About this exercise: Where does the string "stacking" appear? Copy every line of the entries below that holds it.

═════ Source material

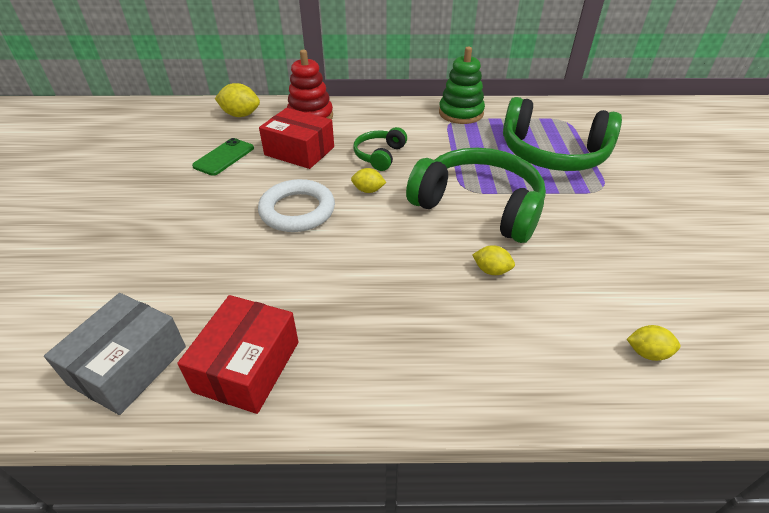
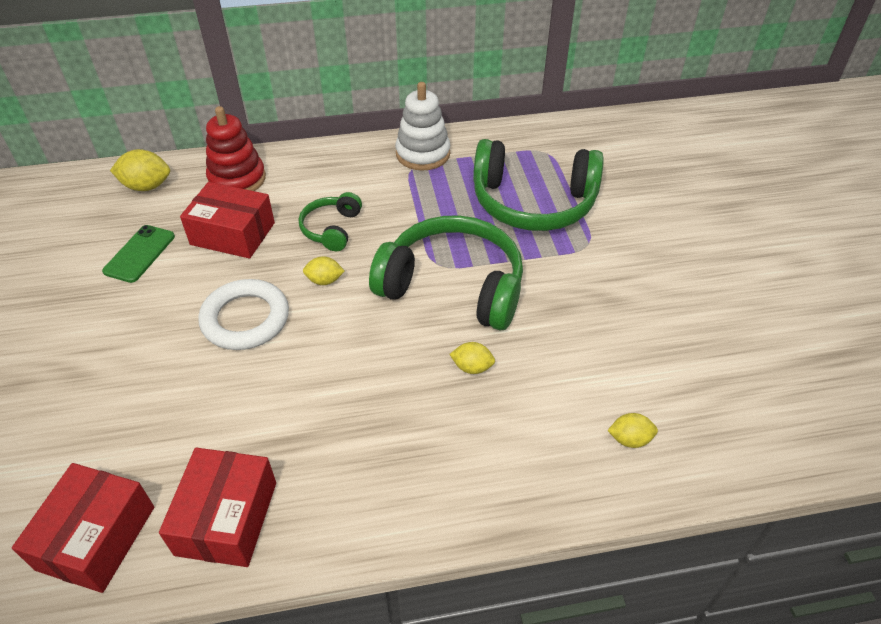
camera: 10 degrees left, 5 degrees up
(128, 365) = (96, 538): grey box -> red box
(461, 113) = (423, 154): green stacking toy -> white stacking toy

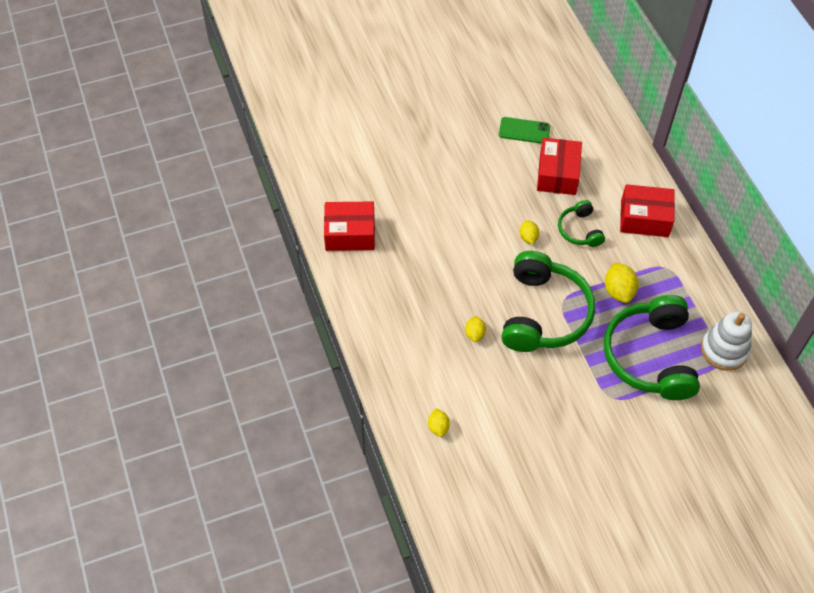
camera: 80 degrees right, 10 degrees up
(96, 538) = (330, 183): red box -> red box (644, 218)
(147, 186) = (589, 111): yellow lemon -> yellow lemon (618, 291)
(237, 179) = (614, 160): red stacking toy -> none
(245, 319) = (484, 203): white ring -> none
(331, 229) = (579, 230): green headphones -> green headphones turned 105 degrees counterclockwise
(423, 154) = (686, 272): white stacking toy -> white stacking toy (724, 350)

══════════

Your response:
(461, 113) = (423, 154): green stacking toy -> white stacking toy
(237, 179) = (614, 160): red stacking toy -> none
(423, 154) = (686, 272): white stacking toy -> white stacking toy (724, 350)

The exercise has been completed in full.